● WHAT THE TASK REQUIRES:
For the string "down", work out how many lines of the data contain it and give that number with nothing added.

Coordinate-based change listings
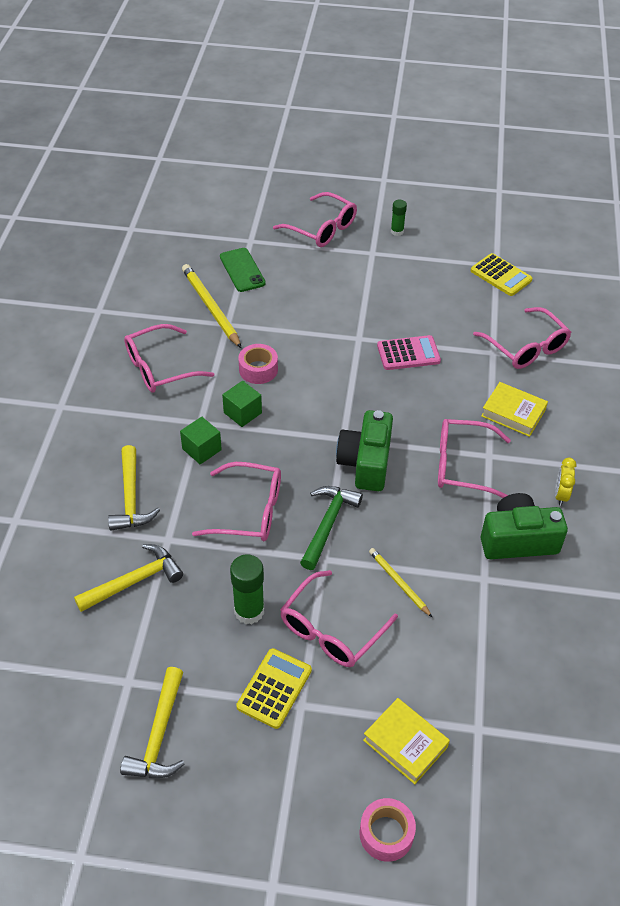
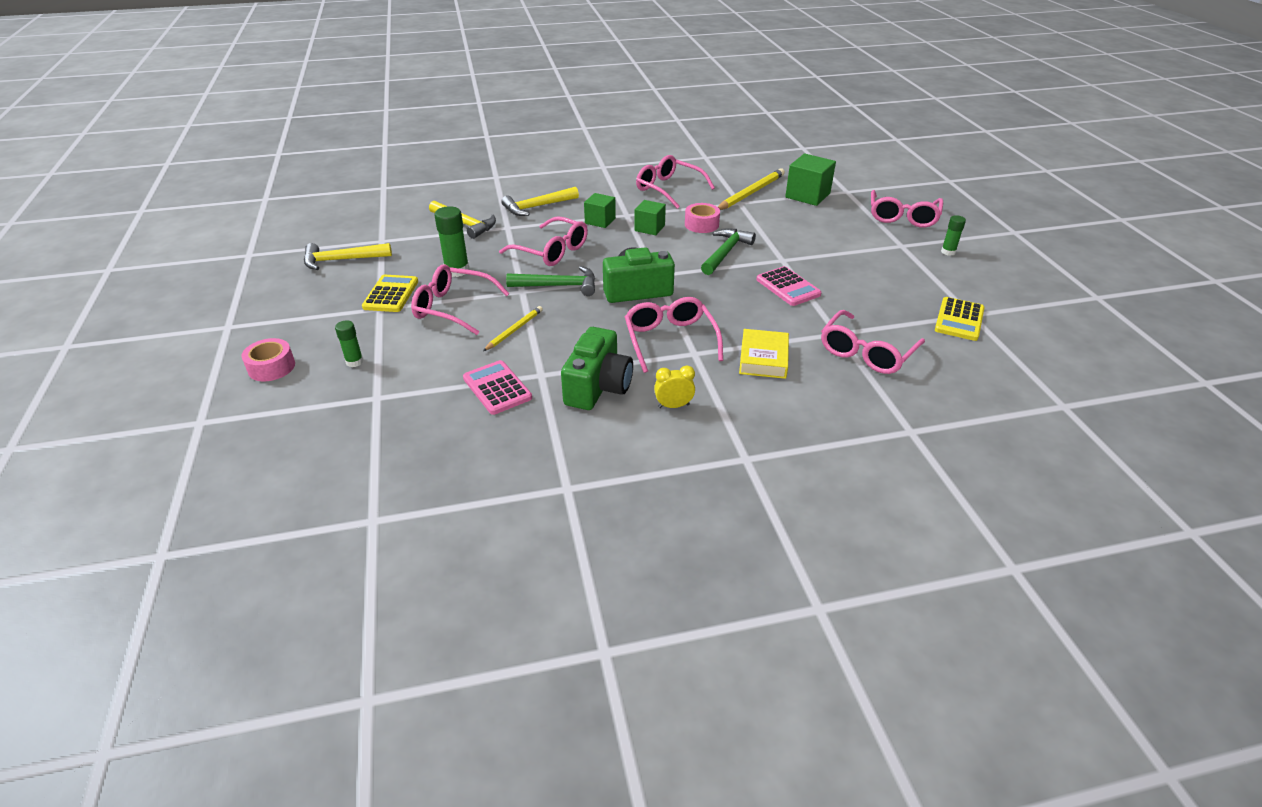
camera: 70 degrees right, 10 degrees down
(242, 270) = (807, 195): green phone -> green cube
(249, 511) = (551, 251): pink glasses -> pink glasses turned 45 degrees counterclockwise
(274, 688) = (391, 294): yellow calculator -> yellow calculator turned 90 degrees counterclockwise
(325, 372) = (725, 253): none -> green hammer
(405, 743) = (354, 362): yellow book -> green glue stick
(495, 619) = (497, 388): none -> pink calculator
(517, 540) = (598, 387): green camera -> green camera turned 45 degrees clockwise

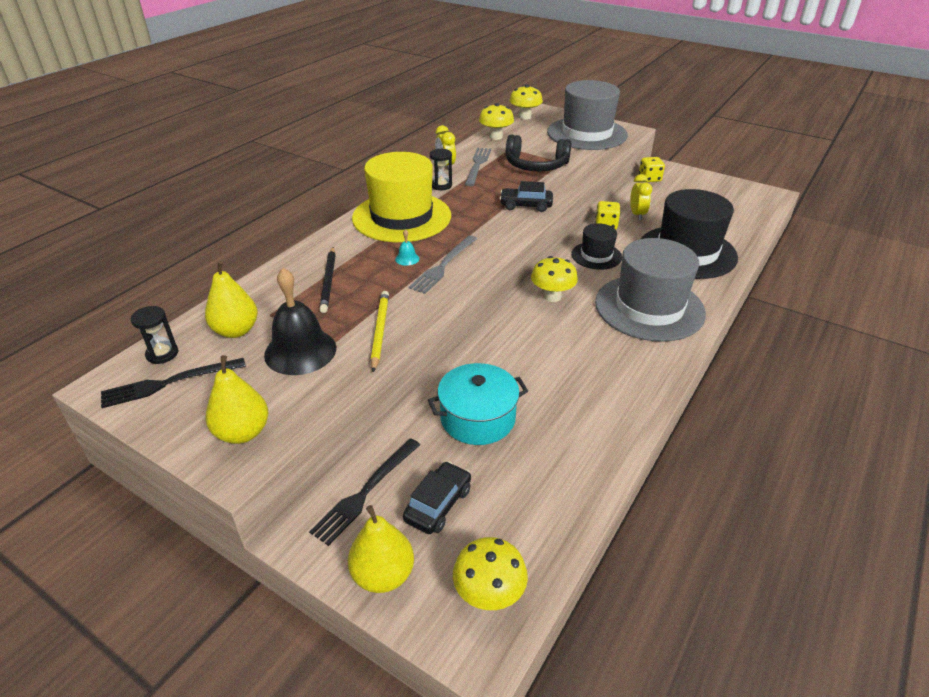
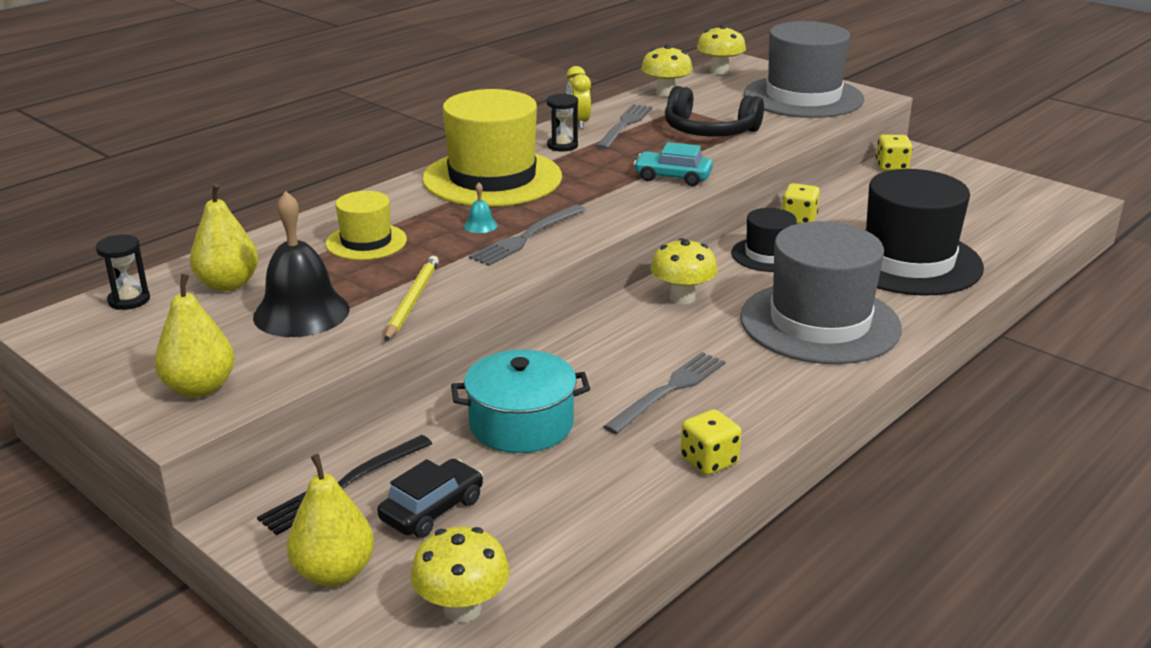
camera: 10 degrees right, 10 degrees down
(169, 383) = (128, 330): black fork -> none
(329, 281) = (366, 242): black pencil -> yellow hat
(526, 205) = (673, 177): black car -> turquoise car
(570, 376) = (669, 390): none -> grey fork
(617, 433) = (709, 461): none -> yellow dice
(637, 215) = (852, 210): yellow clock -> none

● ANSWER TO THIS EXERCISE:
2